▸ Required work
Extract the final stretch of the data: the line that contains "white light bulb [200,258,296,312]" and every line after it, unaltered, and no other lines.

▸ Source material

● ● ● ● ● ● ●

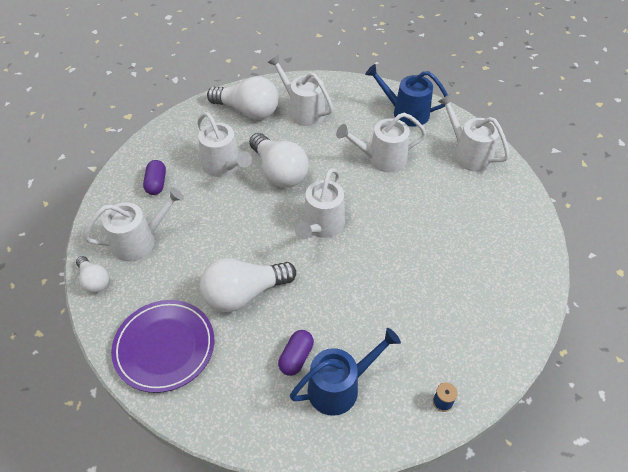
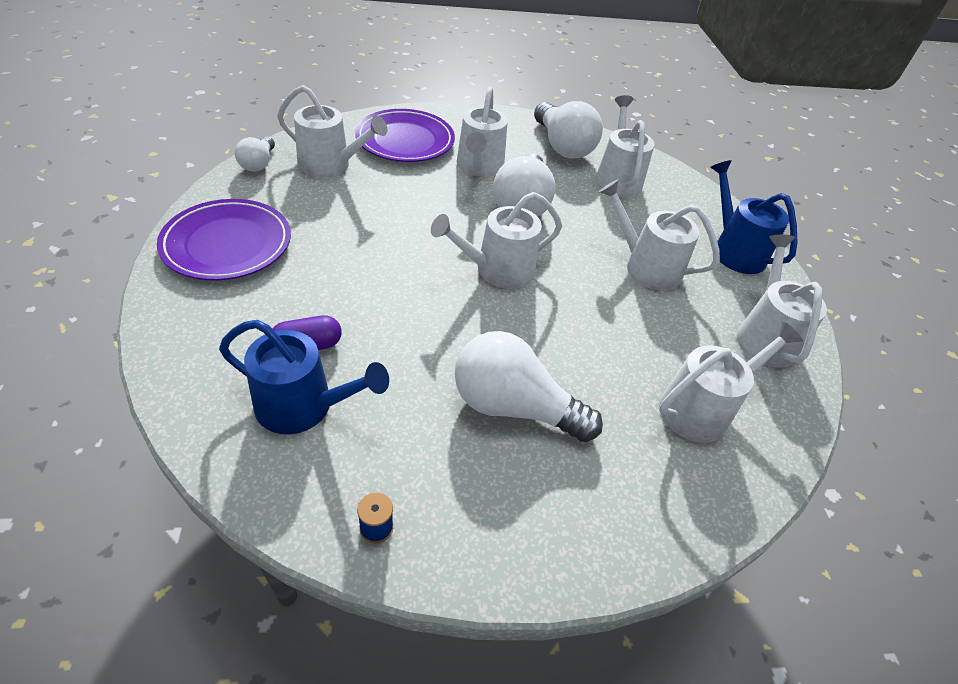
camera: 40 degrees right, 5 degrees down
purple capsule [143,160,166,195] -> purple plate [355,109,455,162]
white light bulb [200,258,296,312] -> white light bulb moved to [455,331,603,442]
none -> white watering can [659,321,803,443]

● ● ● ● ● ● ●

▸ Task result
white light bulb [200,258,296,312] -> white light bulb moved to [455,331,603,442]
none -> white watering can [659,321,803,443]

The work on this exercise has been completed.